• **TASK PROMPT**: Find the line with "yellow lamp: 4 -> 6" in the data below. Repeat it and every line after it exactly, but not the pictures.

** Opening DATA LISTING block **

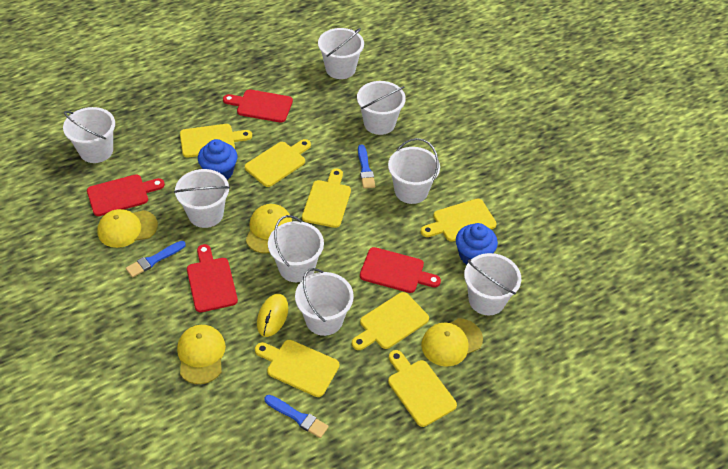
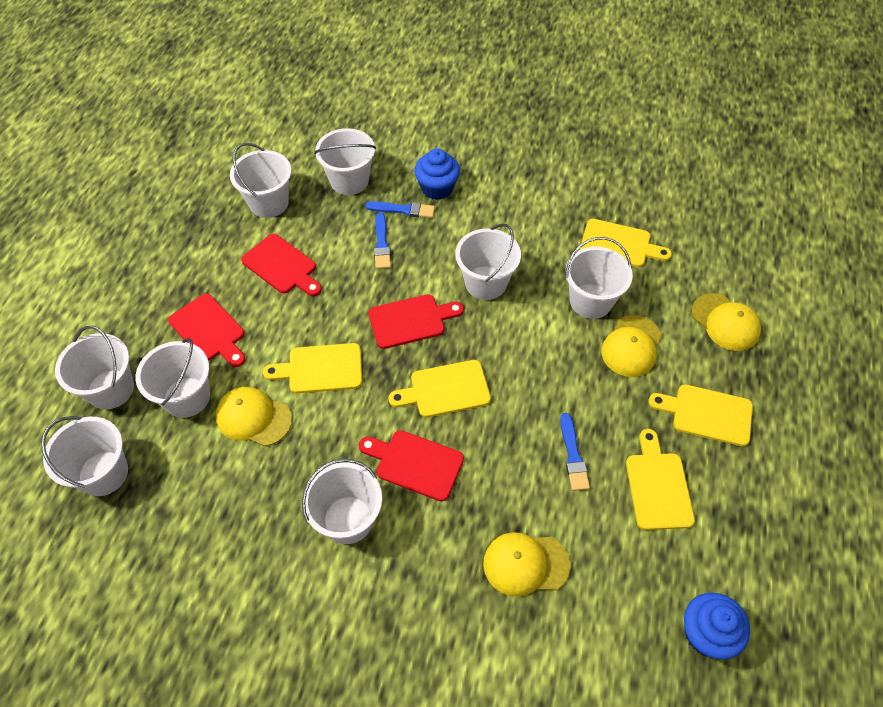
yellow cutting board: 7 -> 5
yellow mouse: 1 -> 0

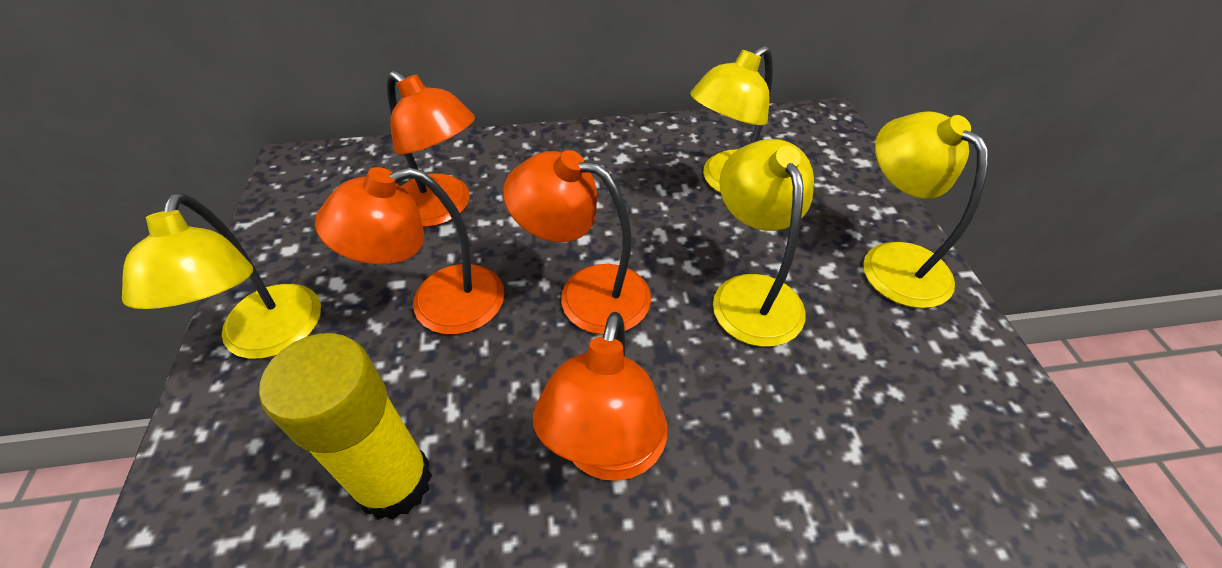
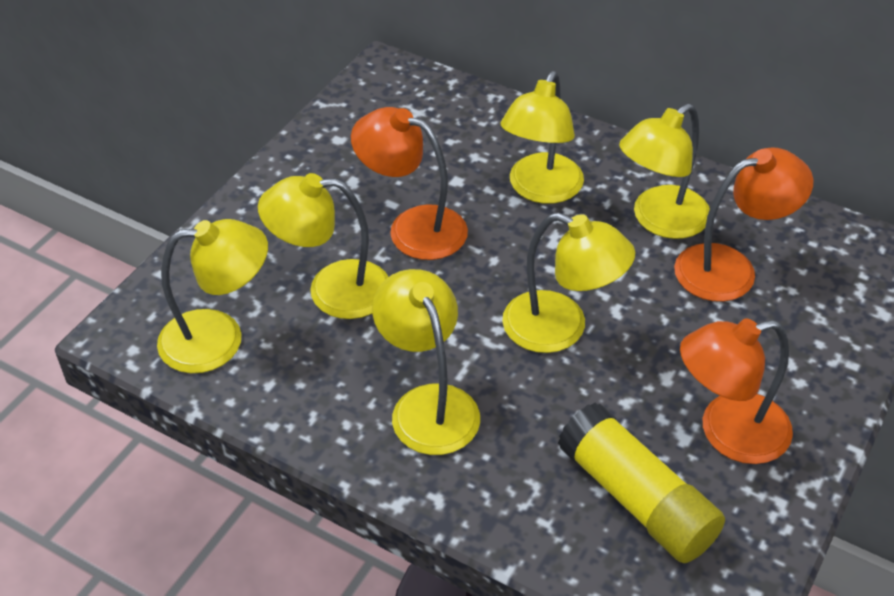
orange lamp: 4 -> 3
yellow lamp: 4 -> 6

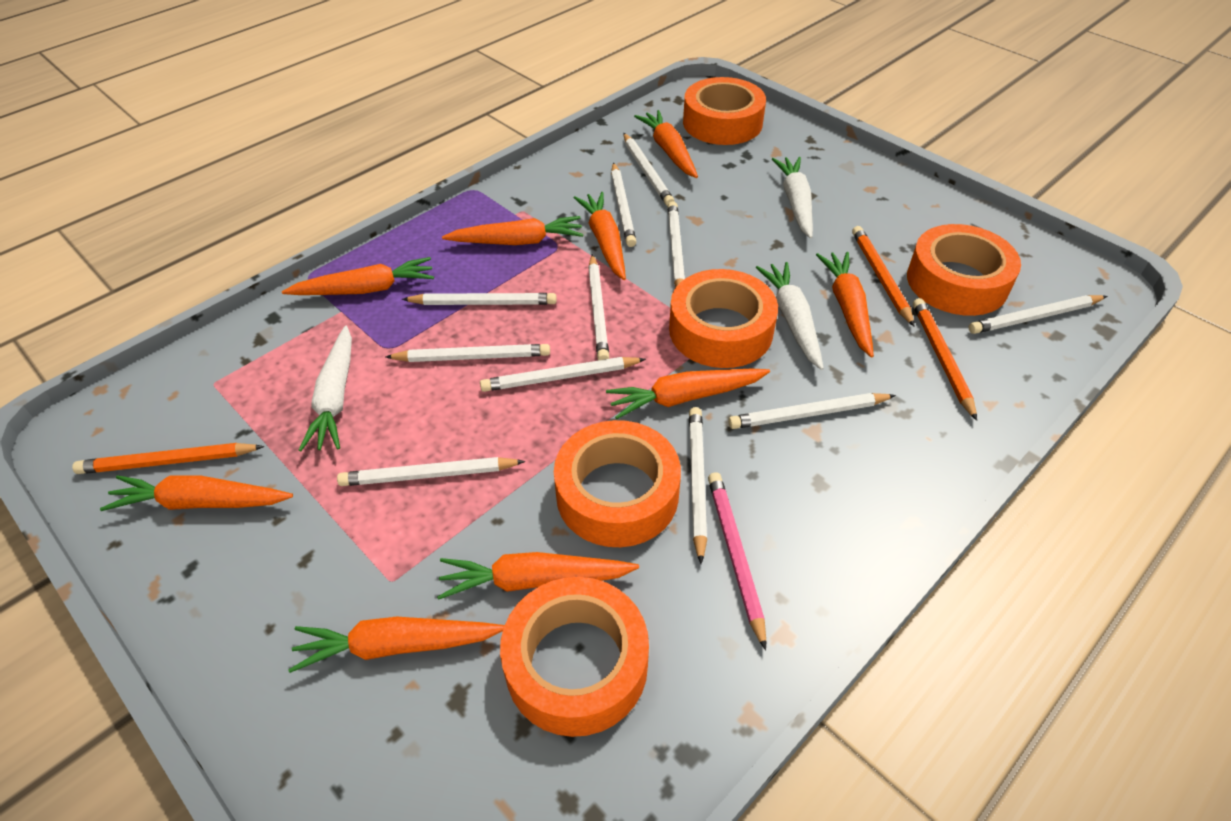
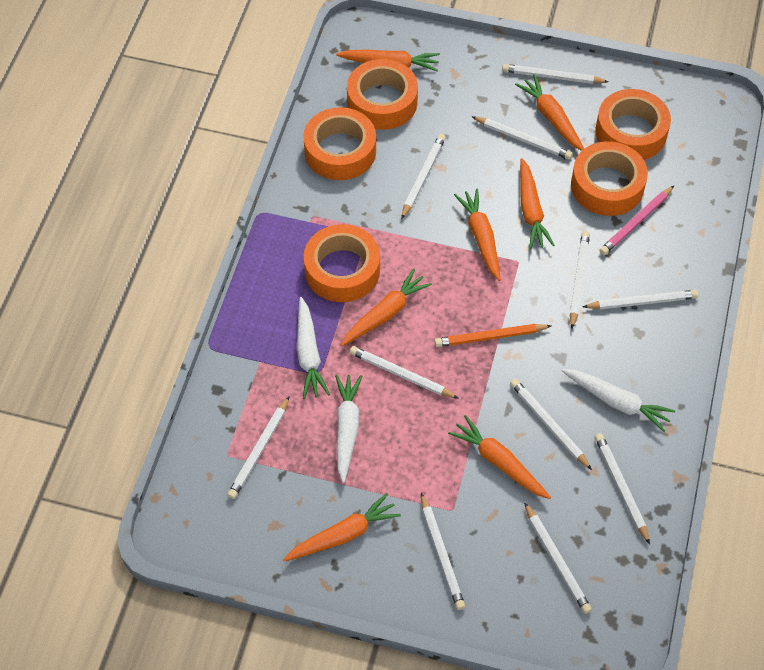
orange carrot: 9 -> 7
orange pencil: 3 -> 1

** Closing DATA LISTING block **

• **RESPONSE AREA**:
yellow lamp: 4 -> 6

orange carrot: 9 -> 7
orange pencil: 3 -> 1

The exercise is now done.